(Instructions to follow): Could you write out every record below exactly, leaving out any pictures?

(Source information):
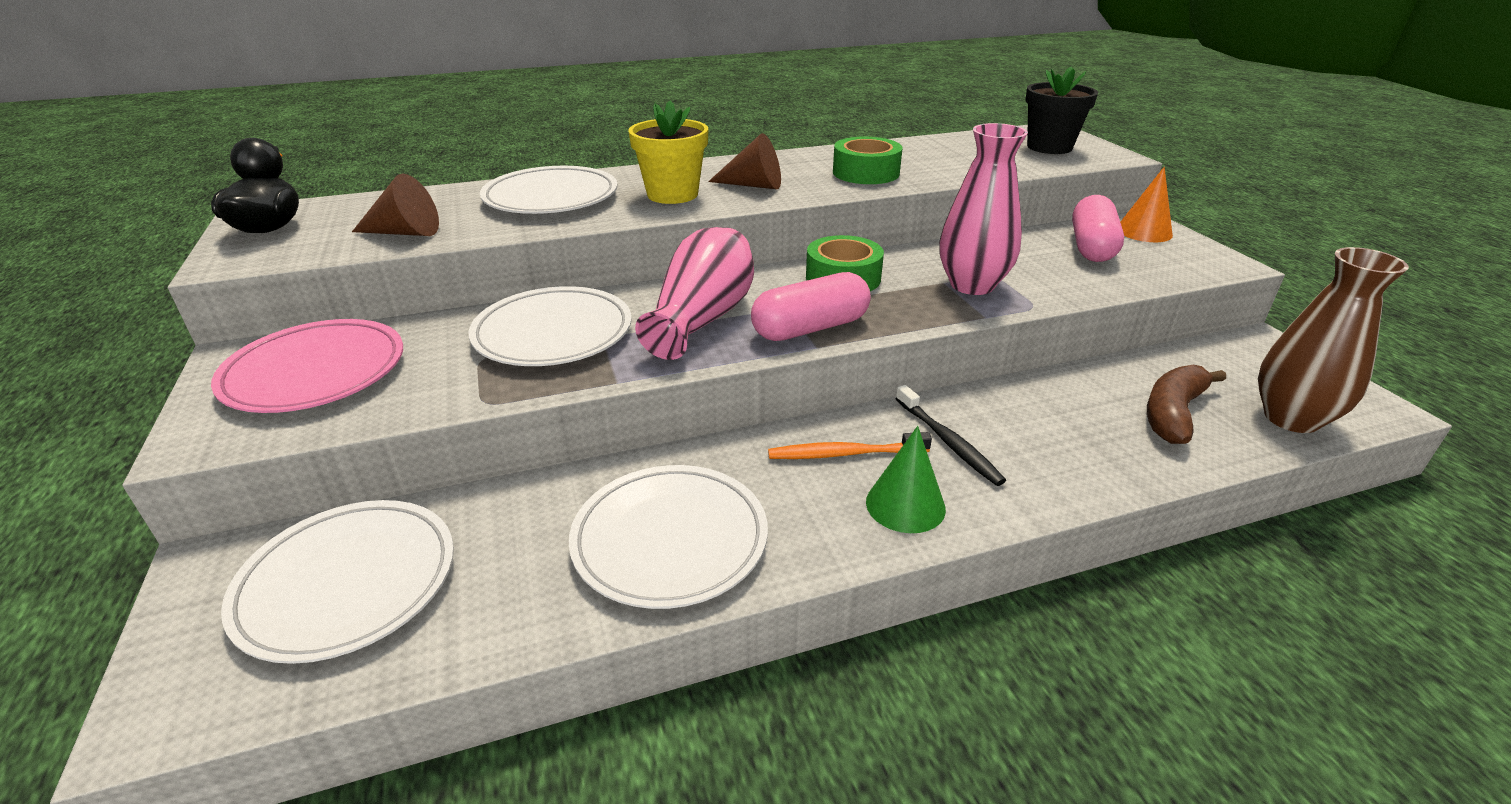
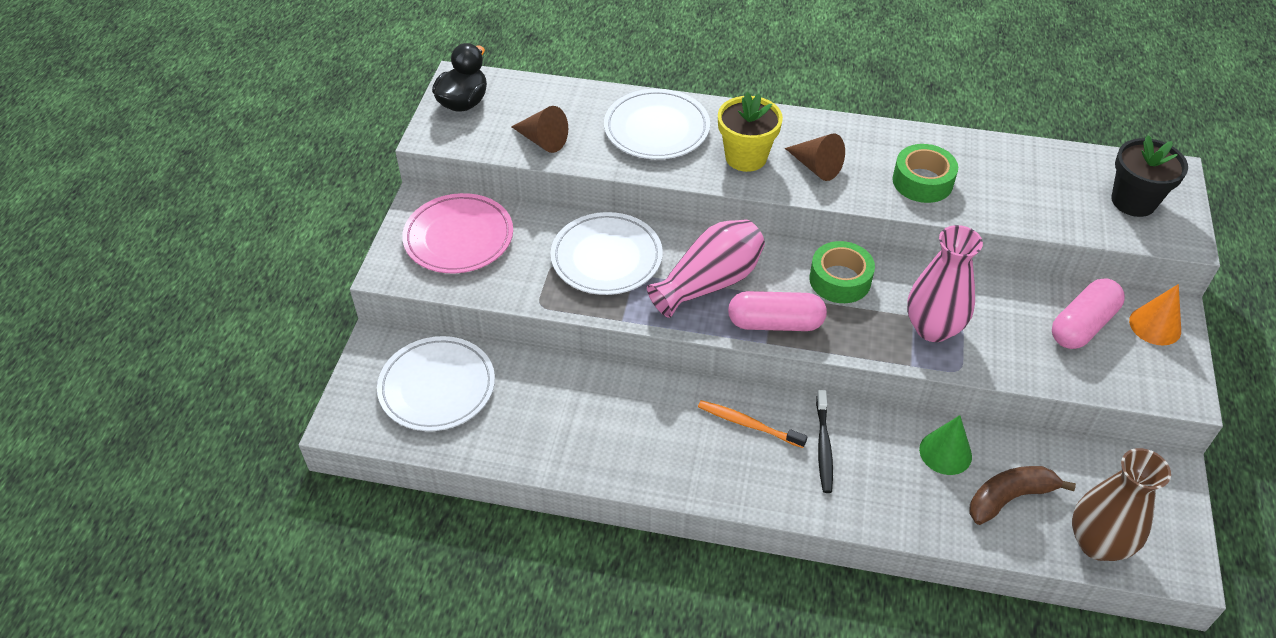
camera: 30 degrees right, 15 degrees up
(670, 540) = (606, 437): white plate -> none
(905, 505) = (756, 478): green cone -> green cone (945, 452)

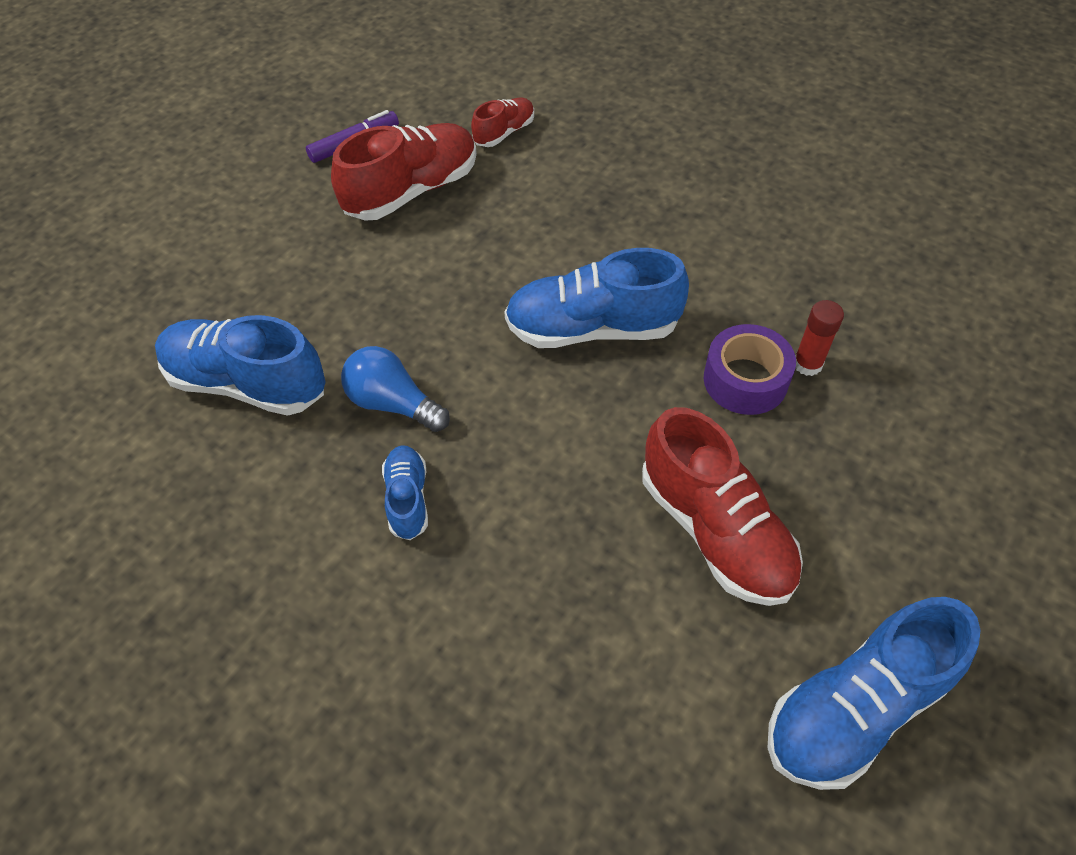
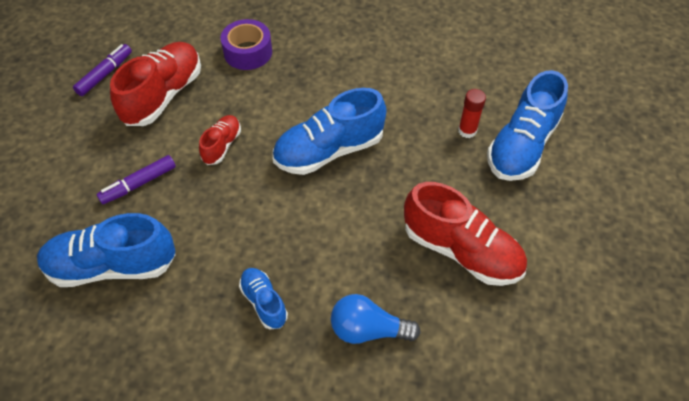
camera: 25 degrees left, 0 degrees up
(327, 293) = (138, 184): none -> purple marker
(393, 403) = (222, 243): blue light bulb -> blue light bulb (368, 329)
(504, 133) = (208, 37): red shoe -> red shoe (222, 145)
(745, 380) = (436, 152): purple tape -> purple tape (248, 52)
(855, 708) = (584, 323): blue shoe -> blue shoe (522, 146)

(Result of this exercise):
camera: 30 degrees right, 15 degrees up
(670, 540) = (606, 437): white plate -> none
(905, 505) = (756, 478): green cone -> green cone (945, 452)

camera: 25 degrees left, 0 degrees up
(327, 293) = (138, 184): none -> purple marker
(393, 403) = (222, 243): blue light bulb -> blue light bulb (368, 329)
(504, 133) = (208, 37): red shoe -> red shoe (222, 145)
(745, 380) = (436, 152): purple tape -> purple tape (248, 52)
(855, 708) = (584, 323): blue shoe -> blue shoe (522, 146)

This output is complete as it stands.